> _Problem to solve_: Reproduced exactly, the lines from the start of the material through the line containing "C115: 68nF (N16, N19) -> 68nF (N14, N19)" should be the whole answer, with pictures excluded.

> _Data for analysis_:
========

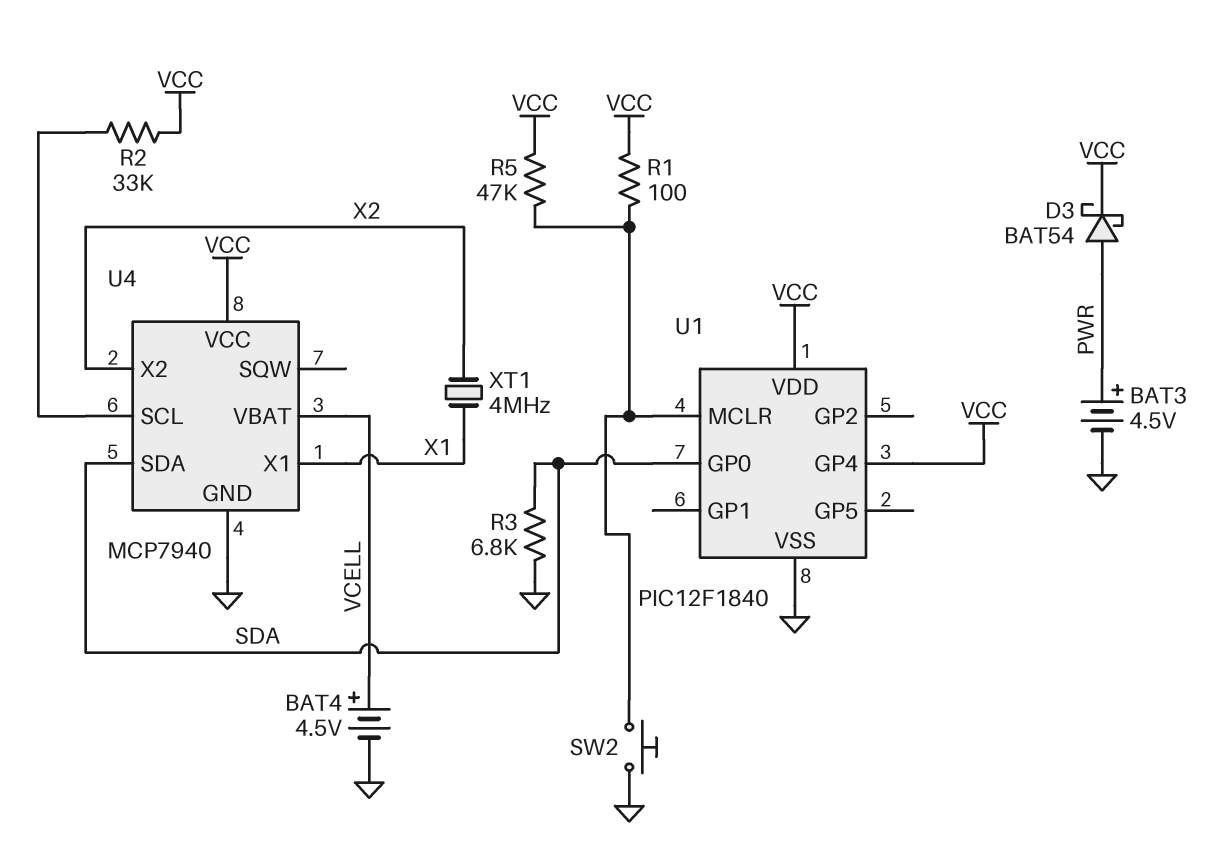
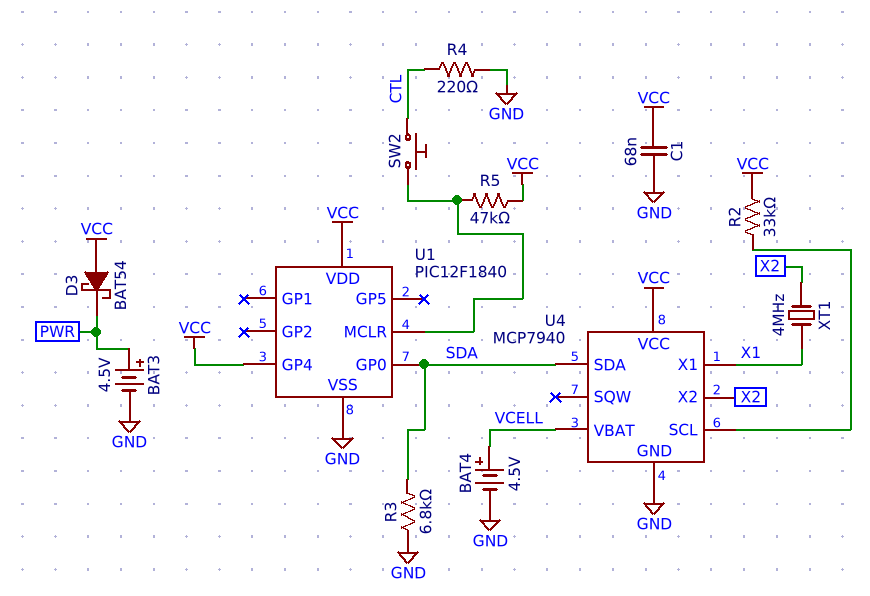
C1: none -> 68nF (GND, VCC)
D3: schottky BAT54 (A PWR, K VCC) -> schottky BAT54 (A VCC, K PWR)
R1: 100 (U1/MCLR, VCC) -> none
R4: none -> 220 (CTL, GND)
SW2: button (GND, U1/MCLR) -> button (CTL, U1/MCLR)

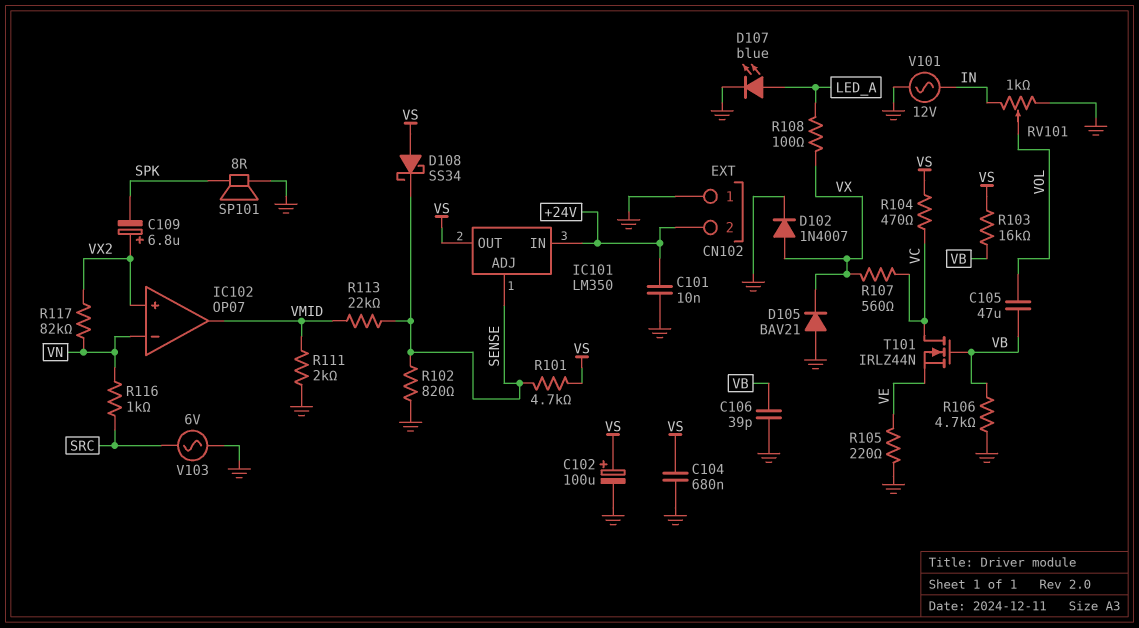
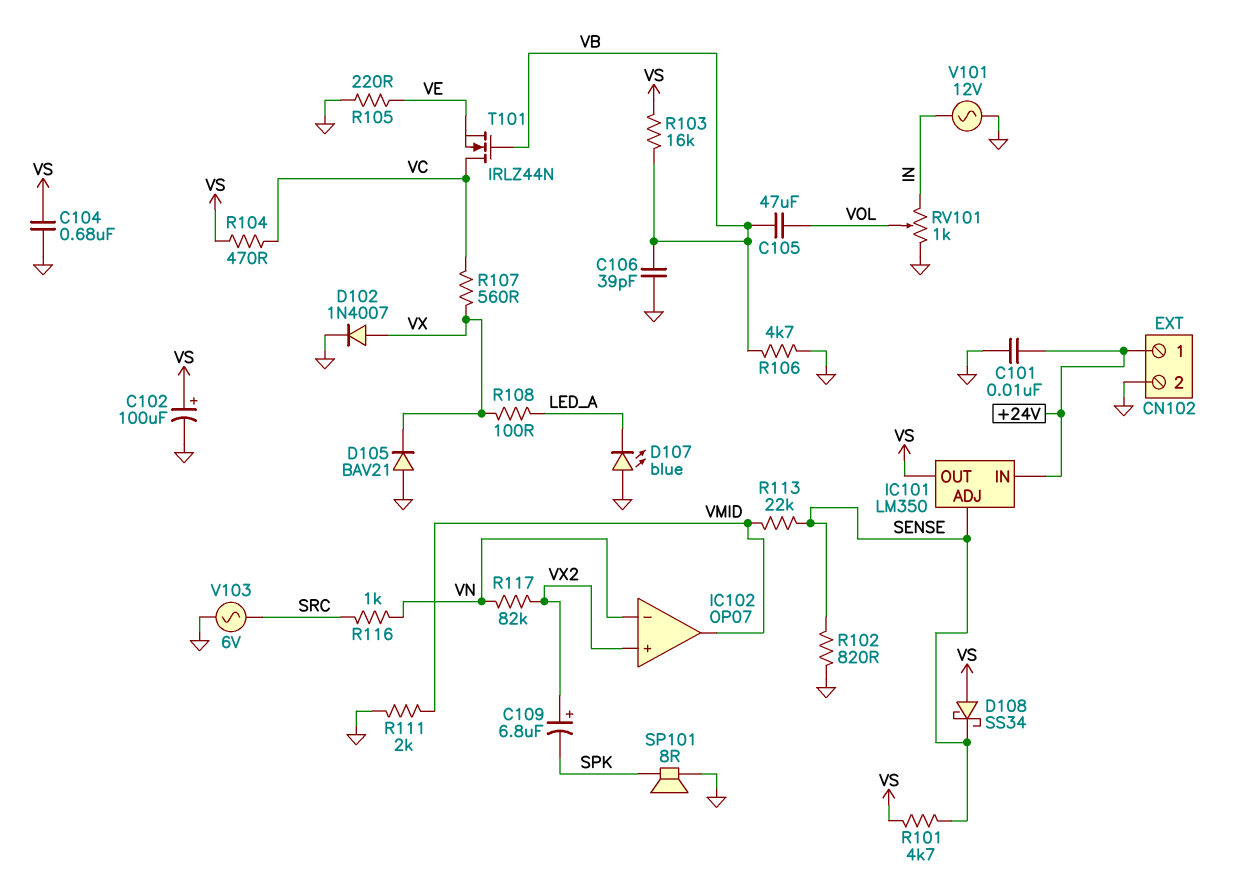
CN102 pin 1: GND -> +24V
CN102 pin 2: +24V -> GND
D107: LED blue (A LED_A, K GND) -> LED blue (A GND, K LED_A)

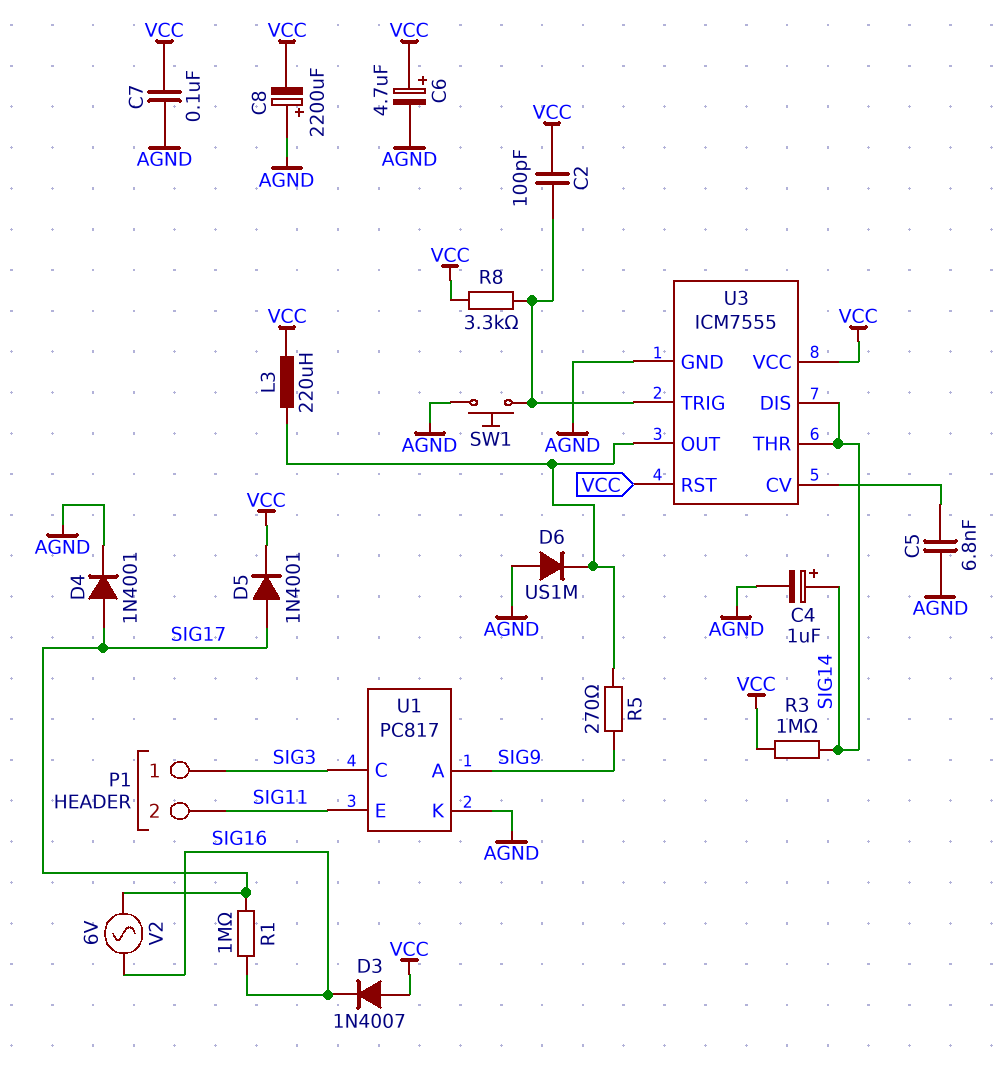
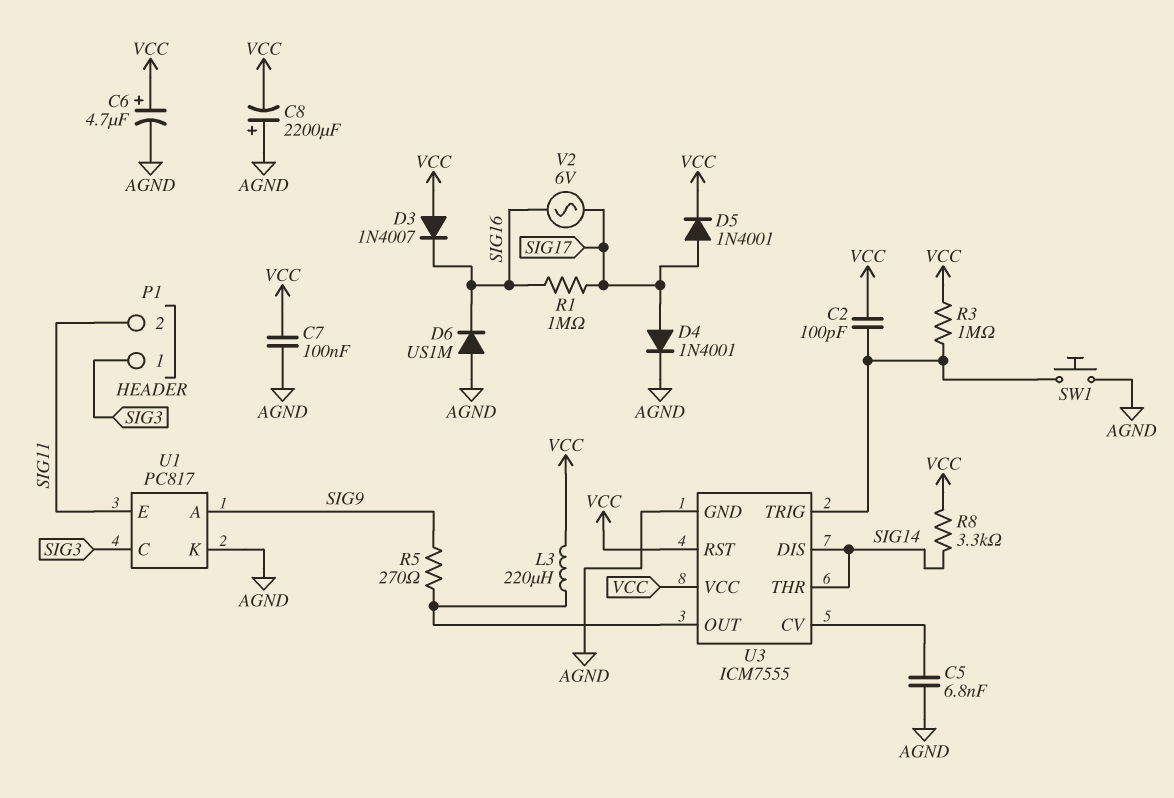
C4: 1uF (plus SIG14, minus AGND) -> none
D6: diode US1M (A AGND, K U3/OUT) -> diode US1M (A AGND, K SIG16)
R3: 1M (SIG14, VCC) -> 1M (U3/TRIG, VCC)
R8: 3.3k (U3/TRIG, VCC) -> 3.3k (SIG14, VCC)

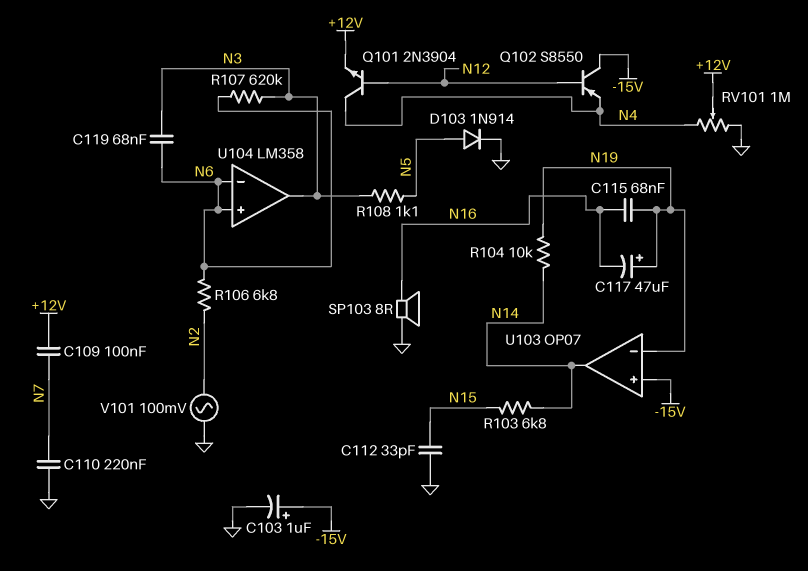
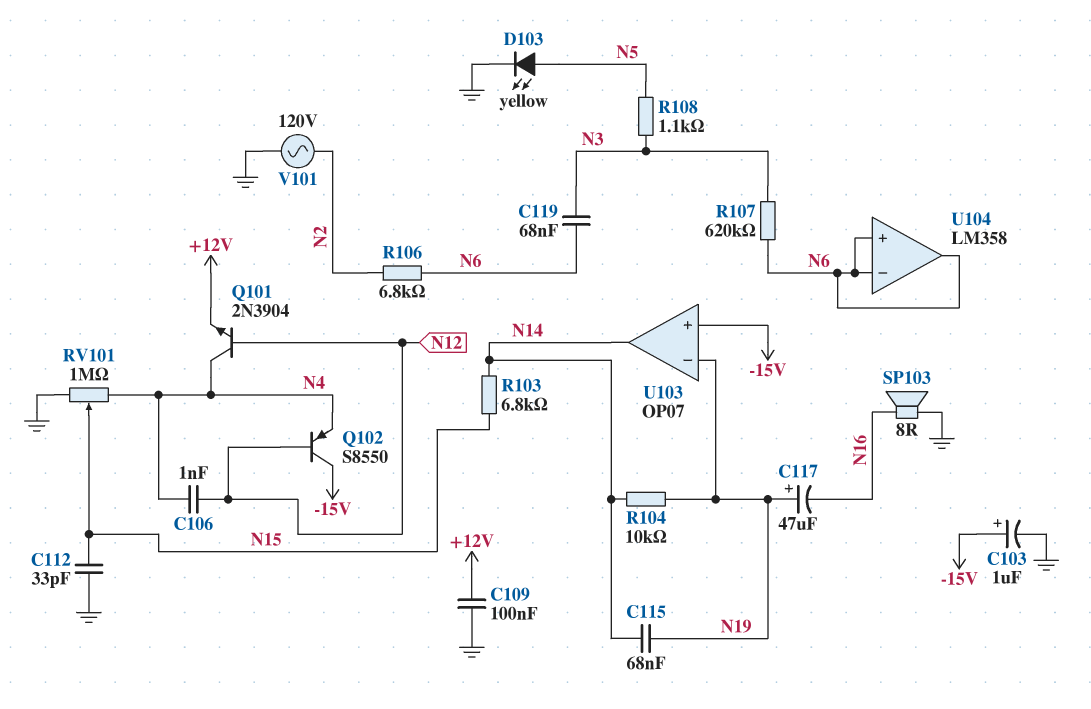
C106: none -> 1nF (N4, N12)
C109: 100nF (+12V, N7) -> 100nF (+12V, GND)
C110: 220nF (GND, N7) -> none
C115: 68nF (N16, N19) -> 68nF (N14, N19)
D103: diode 1N914 (A N5, K GND) -> LED yellow (A N5, K GND)
RV101: 1M (GND, N4, wiper +12V) -> 1M (GND, N4, wiper N15)
U104 pin out: N3 -> N6
V101: AC 100mV (GND, N2) -> AC 120V (GND, N2)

========

> _Output of the exercise_:
C1: none -> 68nF (GND, VCC)
D3: schottky BAT54 (A PWR, K VCC) -> schottky BAT54 (A VCC, K PWR)
R1: 100 (U1/MCLR, VCC) -> none
R4: none -> 220 (CTL, GND)
SW2: button (GND, U1/MCLR) -> button (CTL, U1/MCLR)

CN102 pin 1: GND -> +24V
CN102 pin 2: +24V -> GND
D107: LED blue (A LED_A, K GND) -> LED blue (A GND, K LED_A)

C4: 1uF (plus SIG14, minus AGND) -> none
D6: diode US1M (A AGND, K U3/OUT) -> diode US1M (A AGND, K SIG16)
R3: 1M (SIG14, VCC) -> 1M (U3/TRIG, VCC)
R8: 3.3k (U3/TRIG, VCC) -> 3.3k (SIG14, VCC)

C106: none -> 1nF (N4, N12)
C109: 100nF (+12V, N7) -> 100nF (+12V, GND)
C110: 220nF (GND, N7) -> none
C115: 68nF (N16, N19) -> 68nF (N14, N19)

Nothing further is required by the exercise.